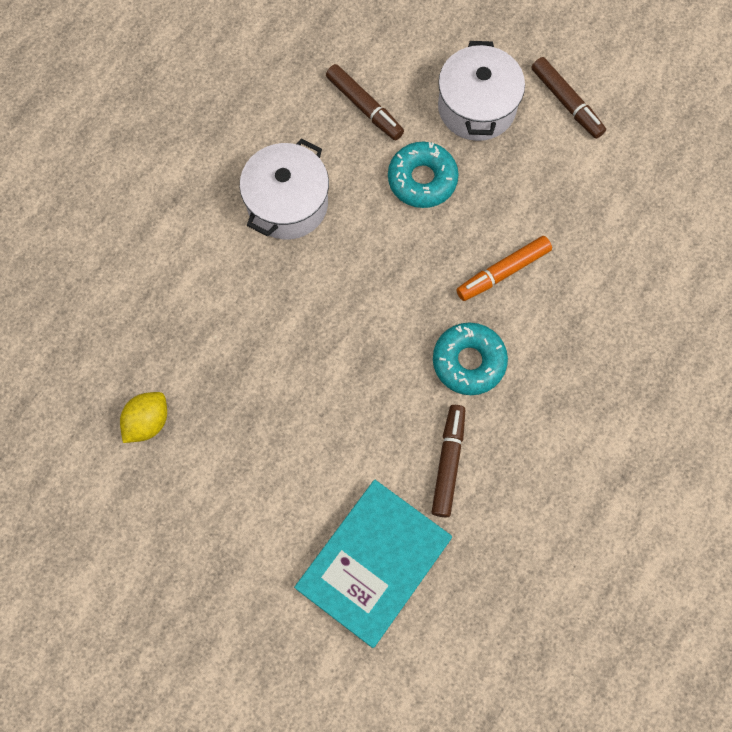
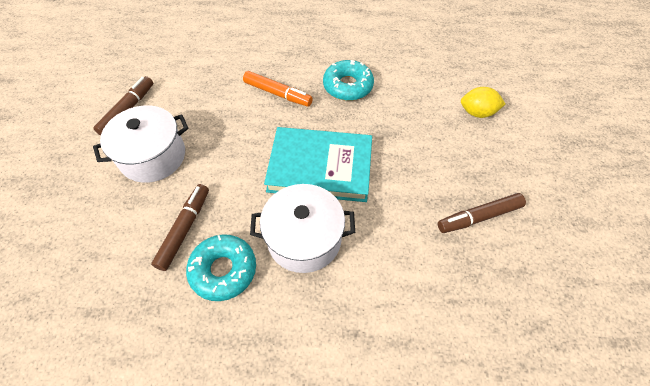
camera: 120 degrees left, 15 degrees down
(148, 422) = (537, 236): yellow lemon -> yellow lemon (477, 113)
(373, 563) = (494, 78): turquoise book -> turquoise book (320, 167)
(422, 179) = (233, 162): turquoise donut -> turquoise donut (223, 270)
(448, 462) = (413, 71): brown marker -> brown marker (479, 217)

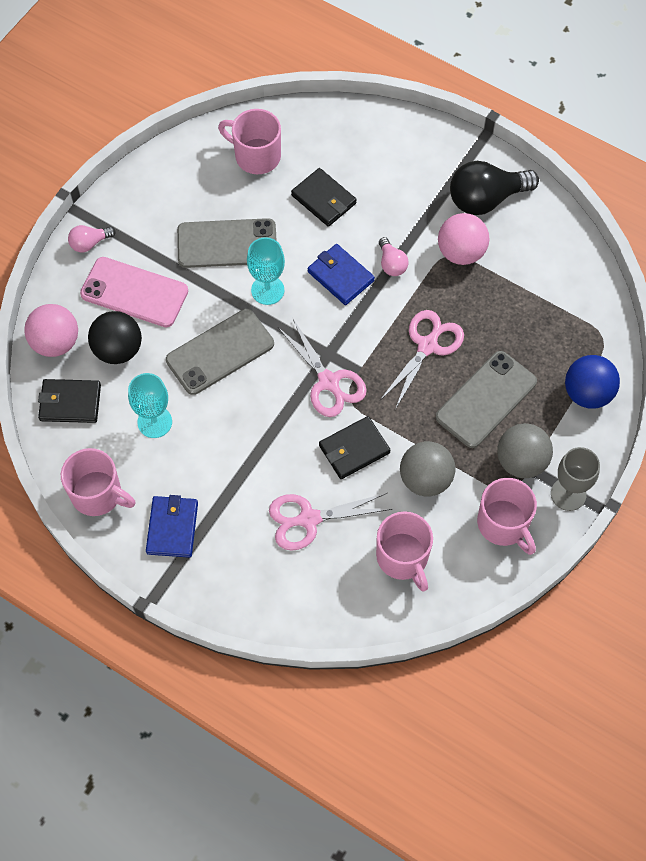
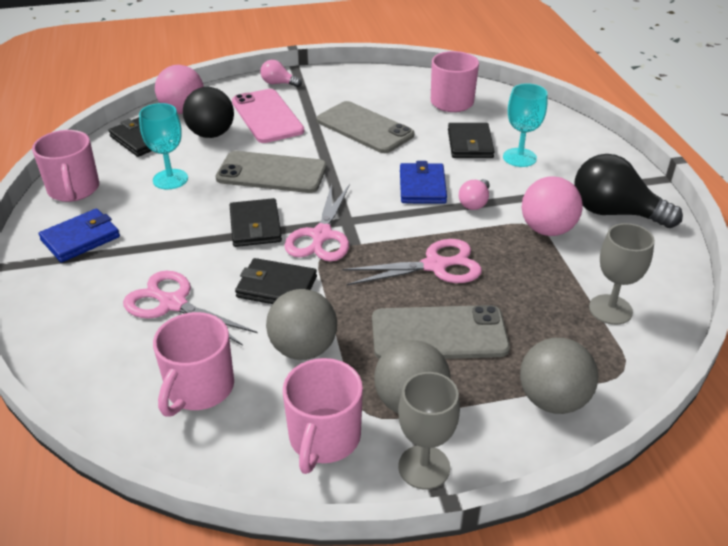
camera: 45 degrees right, 25 degrees down
(267, 290) = (356, 163): turquoise goblet -> turquoise goblet (519, 157)
(275, 412) = (255, 226): none -> black wallet
(558, 295) = (610, 309): none -> grey goblet
(587, 393) = (552, 400): blue ball -> grey ball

****************************************

■ **What you need to do**: Please output exactly the lines from the line containing "(448, 462) = (413, 71): brown" through the last line of the records above, both included, and leave out any pictures.

■ **Solution to the exercise**:
(448, 462) = (413, 71): brown marker -> brown marker (479, 217)

camera: 45 degrees right, 25 degrees down
(267, 290) = (356, 163): turquoise goblet -> turquoise goblet (519, 157)
(275, 412) = (255, 226): none -> black wallet
(558, 295) = (610, 309): none -> grey goblet
(587, 393) = (552, 400): blue ball -> grey ball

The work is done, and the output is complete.